- _Dataset records_
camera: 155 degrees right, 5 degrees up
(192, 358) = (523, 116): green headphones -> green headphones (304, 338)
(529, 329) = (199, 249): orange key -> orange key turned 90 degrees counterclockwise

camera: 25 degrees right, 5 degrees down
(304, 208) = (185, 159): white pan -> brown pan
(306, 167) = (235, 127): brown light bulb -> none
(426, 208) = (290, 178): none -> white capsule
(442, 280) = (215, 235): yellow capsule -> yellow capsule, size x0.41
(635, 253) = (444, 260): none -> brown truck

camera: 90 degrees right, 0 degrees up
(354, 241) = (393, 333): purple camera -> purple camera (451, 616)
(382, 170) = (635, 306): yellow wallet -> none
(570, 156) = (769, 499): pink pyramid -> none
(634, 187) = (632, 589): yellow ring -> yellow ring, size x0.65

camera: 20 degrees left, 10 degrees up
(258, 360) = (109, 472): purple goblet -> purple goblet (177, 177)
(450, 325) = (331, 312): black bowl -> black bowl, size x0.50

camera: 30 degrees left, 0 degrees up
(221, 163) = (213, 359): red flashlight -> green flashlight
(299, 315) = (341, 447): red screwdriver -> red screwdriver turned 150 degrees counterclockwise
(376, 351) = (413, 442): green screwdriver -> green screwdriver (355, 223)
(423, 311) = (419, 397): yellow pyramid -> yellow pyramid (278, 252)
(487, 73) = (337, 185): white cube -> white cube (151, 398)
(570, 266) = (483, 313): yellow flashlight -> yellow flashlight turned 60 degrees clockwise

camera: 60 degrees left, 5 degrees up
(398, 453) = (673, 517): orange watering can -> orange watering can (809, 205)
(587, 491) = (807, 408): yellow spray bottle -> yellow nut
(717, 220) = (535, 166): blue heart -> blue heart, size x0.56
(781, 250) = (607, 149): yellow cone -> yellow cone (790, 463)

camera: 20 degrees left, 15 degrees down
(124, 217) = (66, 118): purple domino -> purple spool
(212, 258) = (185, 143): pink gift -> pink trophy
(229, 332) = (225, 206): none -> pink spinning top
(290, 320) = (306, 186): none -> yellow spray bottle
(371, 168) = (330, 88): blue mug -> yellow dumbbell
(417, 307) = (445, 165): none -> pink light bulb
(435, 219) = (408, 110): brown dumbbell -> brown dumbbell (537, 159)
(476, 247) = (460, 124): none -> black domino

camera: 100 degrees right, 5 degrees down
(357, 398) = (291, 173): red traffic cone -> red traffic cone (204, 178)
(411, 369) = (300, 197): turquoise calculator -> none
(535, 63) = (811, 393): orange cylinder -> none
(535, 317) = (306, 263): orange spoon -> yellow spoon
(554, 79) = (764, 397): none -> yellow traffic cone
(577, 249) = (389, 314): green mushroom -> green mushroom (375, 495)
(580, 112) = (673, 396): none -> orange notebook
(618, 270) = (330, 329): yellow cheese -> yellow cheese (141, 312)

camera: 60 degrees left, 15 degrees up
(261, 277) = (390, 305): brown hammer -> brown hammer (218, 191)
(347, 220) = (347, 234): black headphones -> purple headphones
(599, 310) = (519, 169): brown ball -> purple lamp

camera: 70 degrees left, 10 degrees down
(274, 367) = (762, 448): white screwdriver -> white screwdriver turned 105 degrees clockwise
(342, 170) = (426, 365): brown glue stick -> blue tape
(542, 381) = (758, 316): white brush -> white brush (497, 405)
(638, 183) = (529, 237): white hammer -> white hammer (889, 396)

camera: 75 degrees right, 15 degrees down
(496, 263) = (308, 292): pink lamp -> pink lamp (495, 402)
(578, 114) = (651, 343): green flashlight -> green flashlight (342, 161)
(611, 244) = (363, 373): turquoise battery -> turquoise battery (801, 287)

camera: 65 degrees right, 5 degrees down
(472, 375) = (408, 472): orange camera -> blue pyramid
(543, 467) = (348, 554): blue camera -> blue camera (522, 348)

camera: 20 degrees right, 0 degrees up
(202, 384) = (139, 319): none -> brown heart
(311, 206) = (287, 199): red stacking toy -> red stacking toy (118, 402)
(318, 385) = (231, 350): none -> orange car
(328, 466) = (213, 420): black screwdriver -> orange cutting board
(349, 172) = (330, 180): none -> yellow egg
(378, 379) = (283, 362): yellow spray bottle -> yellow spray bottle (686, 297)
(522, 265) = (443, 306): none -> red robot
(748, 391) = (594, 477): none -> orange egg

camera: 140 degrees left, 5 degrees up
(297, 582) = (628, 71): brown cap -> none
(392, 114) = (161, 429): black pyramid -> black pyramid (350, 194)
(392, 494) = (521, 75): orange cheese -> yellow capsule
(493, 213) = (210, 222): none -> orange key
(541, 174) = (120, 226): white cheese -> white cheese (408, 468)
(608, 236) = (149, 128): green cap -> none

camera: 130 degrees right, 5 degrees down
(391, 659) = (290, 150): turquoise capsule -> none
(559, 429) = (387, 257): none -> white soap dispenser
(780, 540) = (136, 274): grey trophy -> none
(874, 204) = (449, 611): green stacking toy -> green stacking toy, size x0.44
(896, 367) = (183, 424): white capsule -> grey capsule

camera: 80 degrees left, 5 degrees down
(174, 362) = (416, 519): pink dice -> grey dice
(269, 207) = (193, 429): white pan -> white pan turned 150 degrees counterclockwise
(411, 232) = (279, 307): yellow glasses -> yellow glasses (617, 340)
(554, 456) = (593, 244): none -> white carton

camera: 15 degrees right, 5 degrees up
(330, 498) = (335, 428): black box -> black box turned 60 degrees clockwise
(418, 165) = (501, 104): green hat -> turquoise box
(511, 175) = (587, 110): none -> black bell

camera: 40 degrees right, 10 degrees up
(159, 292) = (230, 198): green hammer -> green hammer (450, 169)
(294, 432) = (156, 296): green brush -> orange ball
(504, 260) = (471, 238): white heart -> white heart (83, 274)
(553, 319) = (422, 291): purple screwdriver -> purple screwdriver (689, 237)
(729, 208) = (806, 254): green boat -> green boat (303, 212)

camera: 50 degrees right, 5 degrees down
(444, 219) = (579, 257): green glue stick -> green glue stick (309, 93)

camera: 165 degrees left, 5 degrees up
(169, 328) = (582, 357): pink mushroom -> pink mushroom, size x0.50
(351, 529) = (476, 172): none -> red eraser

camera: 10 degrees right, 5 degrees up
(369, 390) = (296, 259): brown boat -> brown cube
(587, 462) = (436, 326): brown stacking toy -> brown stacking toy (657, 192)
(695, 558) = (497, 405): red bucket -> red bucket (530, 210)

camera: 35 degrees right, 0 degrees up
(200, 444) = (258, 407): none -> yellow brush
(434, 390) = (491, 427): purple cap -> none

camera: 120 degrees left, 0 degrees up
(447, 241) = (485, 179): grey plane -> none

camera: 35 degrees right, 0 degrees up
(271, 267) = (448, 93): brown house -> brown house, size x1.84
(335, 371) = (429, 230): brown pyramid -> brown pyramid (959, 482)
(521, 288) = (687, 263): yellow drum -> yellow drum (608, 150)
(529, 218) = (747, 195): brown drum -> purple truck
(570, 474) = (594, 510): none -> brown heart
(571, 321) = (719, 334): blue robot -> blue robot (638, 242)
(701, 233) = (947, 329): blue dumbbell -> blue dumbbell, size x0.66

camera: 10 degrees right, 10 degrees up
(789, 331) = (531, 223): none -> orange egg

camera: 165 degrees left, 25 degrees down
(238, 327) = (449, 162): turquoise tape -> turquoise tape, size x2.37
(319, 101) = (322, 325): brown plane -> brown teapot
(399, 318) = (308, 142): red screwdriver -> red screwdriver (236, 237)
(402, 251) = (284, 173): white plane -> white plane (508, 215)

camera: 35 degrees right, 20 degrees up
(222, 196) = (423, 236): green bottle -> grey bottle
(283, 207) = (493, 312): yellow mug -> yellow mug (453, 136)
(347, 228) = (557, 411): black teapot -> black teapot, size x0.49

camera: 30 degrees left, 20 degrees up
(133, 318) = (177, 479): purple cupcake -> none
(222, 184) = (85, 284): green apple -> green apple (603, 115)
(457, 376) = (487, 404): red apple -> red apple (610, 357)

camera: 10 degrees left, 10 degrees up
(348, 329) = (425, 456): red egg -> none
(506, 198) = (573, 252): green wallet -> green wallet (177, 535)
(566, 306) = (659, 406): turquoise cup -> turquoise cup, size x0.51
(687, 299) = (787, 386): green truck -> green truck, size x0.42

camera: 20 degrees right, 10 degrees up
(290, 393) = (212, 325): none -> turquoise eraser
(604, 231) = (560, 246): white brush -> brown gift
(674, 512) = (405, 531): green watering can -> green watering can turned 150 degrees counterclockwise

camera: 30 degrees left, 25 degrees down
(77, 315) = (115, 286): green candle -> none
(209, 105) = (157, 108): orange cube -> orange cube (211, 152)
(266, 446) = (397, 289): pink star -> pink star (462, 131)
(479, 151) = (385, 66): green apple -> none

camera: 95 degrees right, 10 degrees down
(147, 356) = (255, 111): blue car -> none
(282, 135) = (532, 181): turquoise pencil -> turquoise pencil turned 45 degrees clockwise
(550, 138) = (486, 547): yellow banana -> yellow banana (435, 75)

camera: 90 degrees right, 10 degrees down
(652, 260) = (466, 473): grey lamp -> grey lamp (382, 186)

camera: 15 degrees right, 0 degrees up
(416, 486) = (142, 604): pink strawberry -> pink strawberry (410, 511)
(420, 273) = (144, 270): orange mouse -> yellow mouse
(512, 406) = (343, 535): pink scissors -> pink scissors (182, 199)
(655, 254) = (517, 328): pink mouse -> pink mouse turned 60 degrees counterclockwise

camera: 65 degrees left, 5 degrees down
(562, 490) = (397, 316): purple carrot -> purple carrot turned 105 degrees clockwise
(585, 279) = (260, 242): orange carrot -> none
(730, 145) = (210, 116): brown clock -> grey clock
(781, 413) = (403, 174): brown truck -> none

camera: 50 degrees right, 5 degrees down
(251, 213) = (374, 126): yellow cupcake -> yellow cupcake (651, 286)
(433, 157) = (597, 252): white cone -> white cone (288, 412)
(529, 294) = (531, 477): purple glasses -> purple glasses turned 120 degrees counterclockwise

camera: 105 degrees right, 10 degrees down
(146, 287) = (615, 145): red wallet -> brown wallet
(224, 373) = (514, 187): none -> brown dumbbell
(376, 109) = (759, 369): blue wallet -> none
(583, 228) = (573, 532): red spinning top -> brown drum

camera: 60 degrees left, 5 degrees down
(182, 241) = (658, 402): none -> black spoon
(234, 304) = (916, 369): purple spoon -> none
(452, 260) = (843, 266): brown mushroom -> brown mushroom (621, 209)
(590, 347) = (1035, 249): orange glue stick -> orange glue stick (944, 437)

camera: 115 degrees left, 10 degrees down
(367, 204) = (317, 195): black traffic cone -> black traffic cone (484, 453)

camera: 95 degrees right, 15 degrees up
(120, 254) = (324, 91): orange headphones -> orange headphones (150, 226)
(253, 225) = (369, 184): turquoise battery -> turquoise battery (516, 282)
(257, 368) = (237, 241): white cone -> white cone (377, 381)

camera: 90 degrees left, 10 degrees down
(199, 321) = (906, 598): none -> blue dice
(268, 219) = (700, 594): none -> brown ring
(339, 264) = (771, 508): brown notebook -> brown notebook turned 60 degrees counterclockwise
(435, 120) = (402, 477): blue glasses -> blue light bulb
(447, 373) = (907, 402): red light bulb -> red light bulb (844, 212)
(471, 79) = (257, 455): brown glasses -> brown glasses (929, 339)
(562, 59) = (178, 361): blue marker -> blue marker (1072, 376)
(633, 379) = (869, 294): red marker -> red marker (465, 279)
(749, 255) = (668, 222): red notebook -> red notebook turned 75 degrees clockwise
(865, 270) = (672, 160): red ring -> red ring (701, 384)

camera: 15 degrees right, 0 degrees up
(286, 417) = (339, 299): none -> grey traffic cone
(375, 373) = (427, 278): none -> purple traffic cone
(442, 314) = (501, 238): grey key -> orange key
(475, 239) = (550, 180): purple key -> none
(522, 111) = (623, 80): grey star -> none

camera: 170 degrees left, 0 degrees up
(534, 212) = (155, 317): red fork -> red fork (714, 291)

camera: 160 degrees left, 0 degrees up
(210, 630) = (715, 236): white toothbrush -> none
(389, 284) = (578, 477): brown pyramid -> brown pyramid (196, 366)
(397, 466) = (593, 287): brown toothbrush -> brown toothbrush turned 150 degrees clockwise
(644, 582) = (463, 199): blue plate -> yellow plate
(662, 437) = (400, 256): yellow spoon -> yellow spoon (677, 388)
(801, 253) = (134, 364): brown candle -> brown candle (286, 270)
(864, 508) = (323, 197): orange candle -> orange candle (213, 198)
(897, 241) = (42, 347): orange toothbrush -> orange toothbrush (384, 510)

- _WHAT THIS TASK INVOLVES_
Return, from the data, each line where the string "apple" occurs.

- _SOLUTION FOR THIS EXERCISE_
(222, 184) = (85, 284): green apple -> green apple (603, 115)
(457, 376) = (487, 404): red apple -> red apple (610, 357)
(479, 151) = (385, 66): green apple -> none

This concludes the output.